* [Aim of the exercise] Output exactly the lines from the line with "(506, 222) = (313, 341): green pot -> none" through the end of the records below. Include nothing else.

* [Data]
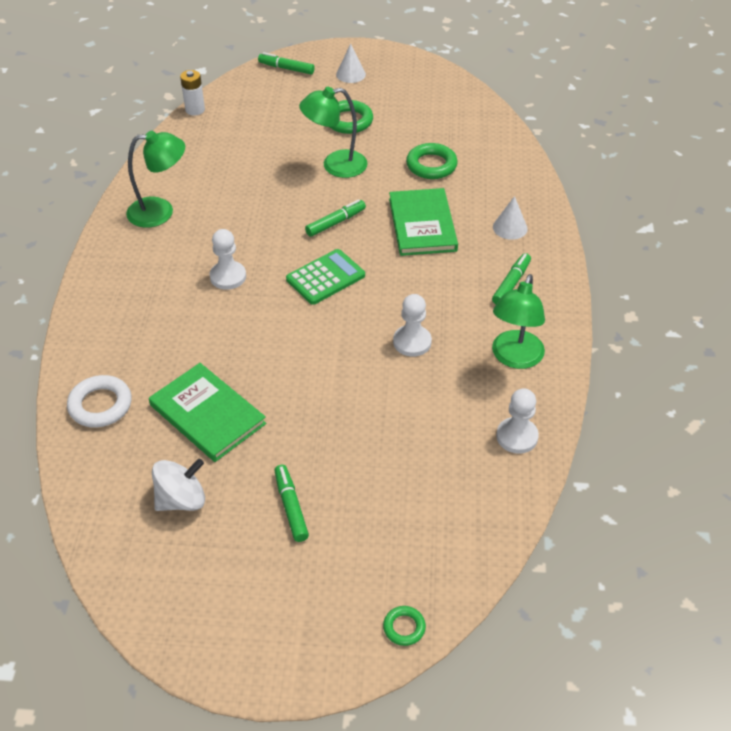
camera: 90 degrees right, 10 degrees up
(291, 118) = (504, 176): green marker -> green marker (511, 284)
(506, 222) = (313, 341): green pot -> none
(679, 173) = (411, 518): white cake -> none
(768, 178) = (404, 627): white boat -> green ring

* [Answer to the problem]
(506, 222) = (313, 341): green pot -> none
(679, 173) = (411, 518): white cake -> none
(768, 178) = (404, 627): white boat -> green ring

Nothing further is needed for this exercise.